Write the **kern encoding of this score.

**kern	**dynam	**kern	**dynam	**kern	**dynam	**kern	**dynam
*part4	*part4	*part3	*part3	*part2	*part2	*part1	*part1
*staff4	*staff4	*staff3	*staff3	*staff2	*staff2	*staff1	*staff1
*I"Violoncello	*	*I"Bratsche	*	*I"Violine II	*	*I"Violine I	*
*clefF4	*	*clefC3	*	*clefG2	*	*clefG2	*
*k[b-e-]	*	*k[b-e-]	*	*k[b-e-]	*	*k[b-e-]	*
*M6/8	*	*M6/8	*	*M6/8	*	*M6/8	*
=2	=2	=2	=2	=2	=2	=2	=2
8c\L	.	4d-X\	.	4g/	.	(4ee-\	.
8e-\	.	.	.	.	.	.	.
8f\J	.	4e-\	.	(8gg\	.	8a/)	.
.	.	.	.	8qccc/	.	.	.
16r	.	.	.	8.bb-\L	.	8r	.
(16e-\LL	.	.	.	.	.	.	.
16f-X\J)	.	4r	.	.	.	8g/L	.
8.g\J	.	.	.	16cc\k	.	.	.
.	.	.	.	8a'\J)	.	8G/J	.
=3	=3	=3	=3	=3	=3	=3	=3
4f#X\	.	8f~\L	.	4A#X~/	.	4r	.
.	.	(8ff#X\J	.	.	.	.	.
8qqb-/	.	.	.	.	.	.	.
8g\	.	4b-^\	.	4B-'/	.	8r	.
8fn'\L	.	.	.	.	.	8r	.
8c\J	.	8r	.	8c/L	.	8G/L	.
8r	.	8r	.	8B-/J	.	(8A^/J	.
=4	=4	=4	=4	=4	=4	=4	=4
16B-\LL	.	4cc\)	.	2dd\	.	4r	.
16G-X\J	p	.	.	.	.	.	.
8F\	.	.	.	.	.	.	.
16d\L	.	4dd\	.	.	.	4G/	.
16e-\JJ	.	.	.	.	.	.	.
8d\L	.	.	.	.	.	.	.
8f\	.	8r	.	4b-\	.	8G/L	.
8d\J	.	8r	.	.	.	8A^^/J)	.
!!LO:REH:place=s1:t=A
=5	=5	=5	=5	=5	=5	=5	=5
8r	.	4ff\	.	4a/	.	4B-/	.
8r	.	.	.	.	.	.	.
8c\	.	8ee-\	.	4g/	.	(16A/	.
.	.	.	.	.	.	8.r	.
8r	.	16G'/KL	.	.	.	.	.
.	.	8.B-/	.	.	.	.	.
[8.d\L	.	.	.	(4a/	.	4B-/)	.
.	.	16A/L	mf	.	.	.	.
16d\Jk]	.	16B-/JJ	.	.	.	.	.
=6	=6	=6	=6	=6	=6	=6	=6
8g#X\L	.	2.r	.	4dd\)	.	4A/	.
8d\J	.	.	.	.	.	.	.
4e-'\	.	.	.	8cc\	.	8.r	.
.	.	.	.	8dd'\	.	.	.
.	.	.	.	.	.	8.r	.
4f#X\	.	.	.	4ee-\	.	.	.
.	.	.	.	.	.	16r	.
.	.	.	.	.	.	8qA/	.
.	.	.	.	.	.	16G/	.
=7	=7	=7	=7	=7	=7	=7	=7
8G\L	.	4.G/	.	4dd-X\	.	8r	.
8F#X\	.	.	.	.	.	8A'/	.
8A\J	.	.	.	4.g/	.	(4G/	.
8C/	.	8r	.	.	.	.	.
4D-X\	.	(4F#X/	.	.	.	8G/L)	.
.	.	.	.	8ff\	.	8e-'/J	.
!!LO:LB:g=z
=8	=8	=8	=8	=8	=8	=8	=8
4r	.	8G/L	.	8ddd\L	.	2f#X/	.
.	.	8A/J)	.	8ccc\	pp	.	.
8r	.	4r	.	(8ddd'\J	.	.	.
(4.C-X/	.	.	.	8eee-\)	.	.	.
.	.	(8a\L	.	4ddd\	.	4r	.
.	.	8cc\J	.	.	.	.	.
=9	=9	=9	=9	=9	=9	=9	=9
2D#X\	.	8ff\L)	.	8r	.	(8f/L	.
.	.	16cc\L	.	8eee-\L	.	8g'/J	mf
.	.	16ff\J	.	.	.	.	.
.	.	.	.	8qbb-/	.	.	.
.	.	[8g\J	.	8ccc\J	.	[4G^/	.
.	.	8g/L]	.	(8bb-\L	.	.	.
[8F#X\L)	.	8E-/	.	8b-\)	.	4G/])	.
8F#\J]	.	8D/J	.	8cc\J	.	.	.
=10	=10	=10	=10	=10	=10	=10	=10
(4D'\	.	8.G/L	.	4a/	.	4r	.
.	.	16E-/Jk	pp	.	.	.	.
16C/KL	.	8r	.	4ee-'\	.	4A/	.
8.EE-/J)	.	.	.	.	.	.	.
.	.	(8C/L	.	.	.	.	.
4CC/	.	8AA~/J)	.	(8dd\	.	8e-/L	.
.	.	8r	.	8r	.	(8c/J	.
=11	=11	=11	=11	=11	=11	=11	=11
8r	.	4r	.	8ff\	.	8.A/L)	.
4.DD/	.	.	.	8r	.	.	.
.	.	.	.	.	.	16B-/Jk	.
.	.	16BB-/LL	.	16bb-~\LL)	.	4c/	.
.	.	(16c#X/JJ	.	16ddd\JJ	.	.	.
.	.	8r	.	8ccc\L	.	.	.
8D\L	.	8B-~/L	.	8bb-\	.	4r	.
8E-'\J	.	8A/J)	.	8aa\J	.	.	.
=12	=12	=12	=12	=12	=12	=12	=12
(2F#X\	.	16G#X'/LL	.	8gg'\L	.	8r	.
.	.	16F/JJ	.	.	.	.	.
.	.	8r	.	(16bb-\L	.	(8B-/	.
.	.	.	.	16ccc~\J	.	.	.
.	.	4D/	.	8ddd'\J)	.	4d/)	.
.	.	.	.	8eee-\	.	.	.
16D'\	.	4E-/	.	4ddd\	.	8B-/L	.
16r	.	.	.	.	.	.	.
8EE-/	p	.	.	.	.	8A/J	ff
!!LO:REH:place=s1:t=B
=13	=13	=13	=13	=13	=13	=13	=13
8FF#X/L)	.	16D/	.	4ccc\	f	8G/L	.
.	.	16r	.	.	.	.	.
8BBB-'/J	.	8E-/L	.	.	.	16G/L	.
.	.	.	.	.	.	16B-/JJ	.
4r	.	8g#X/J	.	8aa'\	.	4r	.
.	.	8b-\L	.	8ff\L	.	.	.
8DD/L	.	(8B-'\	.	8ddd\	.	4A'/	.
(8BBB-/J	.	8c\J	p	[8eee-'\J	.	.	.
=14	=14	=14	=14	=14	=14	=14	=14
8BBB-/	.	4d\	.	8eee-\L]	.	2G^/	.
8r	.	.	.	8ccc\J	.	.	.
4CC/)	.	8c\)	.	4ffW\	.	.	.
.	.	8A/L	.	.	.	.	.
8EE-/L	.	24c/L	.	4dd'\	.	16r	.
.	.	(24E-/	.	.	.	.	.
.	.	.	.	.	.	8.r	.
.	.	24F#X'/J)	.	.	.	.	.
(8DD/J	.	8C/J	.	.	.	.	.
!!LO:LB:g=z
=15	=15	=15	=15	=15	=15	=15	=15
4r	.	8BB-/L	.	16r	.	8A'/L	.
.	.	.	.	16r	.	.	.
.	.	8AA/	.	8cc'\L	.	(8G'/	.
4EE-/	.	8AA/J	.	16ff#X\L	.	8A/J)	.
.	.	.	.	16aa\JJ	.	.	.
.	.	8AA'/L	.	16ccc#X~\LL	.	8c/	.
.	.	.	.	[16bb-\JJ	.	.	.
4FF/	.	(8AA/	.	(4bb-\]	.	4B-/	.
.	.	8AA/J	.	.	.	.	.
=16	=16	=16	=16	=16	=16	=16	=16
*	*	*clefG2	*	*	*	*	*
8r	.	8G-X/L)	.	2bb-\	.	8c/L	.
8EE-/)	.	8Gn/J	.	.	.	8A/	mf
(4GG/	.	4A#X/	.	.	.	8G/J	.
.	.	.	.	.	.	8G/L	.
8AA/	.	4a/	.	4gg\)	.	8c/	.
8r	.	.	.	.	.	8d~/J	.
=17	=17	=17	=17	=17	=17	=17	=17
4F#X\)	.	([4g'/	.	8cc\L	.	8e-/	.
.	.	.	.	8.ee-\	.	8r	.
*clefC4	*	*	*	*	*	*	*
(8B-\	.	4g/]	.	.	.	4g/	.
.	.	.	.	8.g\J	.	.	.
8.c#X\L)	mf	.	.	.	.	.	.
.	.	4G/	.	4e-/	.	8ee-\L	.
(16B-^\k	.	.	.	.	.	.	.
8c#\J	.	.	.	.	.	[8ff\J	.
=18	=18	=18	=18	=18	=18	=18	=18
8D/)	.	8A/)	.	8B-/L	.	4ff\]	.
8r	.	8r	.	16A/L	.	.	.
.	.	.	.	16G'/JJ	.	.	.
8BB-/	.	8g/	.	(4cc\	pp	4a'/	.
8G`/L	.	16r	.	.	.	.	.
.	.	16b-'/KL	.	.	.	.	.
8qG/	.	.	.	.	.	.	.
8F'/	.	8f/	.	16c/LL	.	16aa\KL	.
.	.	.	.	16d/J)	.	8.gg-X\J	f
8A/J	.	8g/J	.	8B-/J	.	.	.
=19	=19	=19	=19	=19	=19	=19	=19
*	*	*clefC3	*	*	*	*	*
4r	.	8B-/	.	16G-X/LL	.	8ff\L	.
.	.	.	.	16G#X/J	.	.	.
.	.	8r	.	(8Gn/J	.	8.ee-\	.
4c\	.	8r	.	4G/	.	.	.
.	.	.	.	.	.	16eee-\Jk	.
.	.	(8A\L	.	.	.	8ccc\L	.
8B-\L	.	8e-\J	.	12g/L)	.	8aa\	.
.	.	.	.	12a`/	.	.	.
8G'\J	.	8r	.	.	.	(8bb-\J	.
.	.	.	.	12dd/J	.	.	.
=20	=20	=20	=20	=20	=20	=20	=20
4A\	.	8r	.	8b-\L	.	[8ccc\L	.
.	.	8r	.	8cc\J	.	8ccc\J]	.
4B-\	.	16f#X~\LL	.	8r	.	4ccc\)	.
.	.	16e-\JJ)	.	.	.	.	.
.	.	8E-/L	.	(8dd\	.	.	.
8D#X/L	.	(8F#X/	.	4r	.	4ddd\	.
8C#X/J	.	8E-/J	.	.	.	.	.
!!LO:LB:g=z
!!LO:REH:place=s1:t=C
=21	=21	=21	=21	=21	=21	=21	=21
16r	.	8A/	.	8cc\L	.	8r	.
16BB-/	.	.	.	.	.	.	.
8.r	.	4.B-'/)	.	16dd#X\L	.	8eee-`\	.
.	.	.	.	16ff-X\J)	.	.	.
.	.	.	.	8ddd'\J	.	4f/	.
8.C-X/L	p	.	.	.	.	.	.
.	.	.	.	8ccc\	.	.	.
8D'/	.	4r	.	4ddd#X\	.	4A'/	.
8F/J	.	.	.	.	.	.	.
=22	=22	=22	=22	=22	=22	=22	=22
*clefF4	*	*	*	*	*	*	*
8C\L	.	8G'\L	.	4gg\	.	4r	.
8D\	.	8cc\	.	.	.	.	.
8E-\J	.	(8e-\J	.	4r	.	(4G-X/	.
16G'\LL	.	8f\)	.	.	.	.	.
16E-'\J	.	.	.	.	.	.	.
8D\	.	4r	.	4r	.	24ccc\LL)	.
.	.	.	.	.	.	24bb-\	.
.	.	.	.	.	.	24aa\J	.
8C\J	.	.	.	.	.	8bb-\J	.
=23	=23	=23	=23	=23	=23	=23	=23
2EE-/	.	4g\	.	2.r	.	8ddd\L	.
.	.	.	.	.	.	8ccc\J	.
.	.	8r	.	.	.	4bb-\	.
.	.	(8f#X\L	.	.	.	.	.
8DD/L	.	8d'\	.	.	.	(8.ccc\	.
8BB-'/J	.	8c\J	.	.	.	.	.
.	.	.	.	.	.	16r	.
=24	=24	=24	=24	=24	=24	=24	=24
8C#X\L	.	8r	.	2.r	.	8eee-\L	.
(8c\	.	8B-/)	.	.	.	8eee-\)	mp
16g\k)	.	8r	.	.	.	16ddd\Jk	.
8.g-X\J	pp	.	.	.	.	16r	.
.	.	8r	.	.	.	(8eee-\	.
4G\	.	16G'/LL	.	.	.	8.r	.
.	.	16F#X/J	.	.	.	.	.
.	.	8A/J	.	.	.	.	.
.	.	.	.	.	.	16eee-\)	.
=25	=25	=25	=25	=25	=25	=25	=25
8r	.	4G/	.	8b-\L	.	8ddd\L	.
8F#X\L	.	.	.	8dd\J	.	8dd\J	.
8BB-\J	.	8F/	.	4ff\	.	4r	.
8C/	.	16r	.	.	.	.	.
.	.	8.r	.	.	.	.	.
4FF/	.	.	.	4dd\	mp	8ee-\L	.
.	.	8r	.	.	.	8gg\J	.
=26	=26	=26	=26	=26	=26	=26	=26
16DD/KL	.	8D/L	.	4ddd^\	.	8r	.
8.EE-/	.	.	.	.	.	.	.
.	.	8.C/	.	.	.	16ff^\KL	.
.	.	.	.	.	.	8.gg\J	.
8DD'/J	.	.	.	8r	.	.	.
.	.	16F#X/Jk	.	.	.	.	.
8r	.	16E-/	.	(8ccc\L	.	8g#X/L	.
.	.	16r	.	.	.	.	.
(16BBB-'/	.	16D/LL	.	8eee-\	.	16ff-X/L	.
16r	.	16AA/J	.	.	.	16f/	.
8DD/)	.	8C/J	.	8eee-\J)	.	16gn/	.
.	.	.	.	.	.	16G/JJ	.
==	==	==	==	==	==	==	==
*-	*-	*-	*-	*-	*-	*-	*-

· · ·

Instruction :: Locate every line in the items above that contains the string "place", and copy each of those lines. Case counts.

Output for this exercise ::
!!LO:REH:place=s1:t=A
!!LO:REH:place=s1:t=B
!!LO:REH:place=s1:t=C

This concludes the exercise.